Supplied material
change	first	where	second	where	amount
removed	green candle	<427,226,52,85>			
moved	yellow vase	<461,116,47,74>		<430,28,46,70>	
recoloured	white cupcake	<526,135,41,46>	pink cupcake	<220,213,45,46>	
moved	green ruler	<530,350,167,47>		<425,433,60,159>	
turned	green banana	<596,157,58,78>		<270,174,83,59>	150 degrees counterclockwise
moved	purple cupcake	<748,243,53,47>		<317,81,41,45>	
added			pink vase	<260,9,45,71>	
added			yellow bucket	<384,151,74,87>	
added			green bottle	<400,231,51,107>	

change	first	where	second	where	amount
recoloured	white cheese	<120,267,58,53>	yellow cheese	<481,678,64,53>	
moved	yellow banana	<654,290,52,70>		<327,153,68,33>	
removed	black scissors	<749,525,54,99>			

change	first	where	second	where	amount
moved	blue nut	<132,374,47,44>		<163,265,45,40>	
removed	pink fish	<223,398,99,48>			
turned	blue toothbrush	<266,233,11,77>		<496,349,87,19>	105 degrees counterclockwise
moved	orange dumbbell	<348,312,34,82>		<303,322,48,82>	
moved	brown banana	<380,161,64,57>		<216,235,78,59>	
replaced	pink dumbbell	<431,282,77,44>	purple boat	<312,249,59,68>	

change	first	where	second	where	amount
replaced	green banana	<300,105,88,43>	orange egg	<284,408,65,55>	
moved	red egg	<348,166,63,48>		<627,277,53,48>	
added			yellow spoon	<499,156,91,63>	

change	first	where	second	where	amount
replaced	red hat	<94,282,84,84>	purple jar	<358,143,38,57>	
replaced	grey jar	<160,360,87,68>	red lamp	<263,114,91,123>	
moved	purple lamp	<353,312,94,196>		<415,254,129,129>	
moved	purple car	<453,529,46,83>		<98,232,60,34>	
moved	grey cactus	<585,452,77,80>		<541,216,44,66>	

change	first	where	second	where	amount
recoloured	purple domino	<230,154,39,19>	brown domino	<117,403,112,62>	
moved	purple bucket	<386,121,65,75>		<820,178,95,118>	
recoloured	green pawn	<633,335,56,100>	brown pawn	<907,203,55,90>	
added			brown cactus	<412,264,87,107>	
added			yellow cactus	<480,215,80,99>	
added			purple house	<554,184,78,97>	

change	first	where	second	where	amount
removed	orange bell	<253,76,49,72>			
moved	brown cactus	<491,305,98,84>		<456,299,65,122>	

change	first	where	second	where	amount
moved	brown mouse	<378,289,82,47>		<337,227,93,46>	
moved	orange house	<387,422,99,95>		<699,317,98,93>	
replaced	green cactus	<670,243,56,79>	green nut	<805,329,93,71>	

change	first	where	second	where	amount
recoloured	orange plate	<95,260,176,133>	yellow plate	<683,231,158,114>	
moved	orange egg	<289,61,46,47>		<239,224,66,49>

Exercise
Please go through the data above and copy each line that has the word "cupcake".

Exercise answer
recoloured	white cupcake	<526,135,41,46>	pink cupcake	<220,213,45,46>	
moved	purple cupcake	<748,243,53,47>		<317,81,41,45>	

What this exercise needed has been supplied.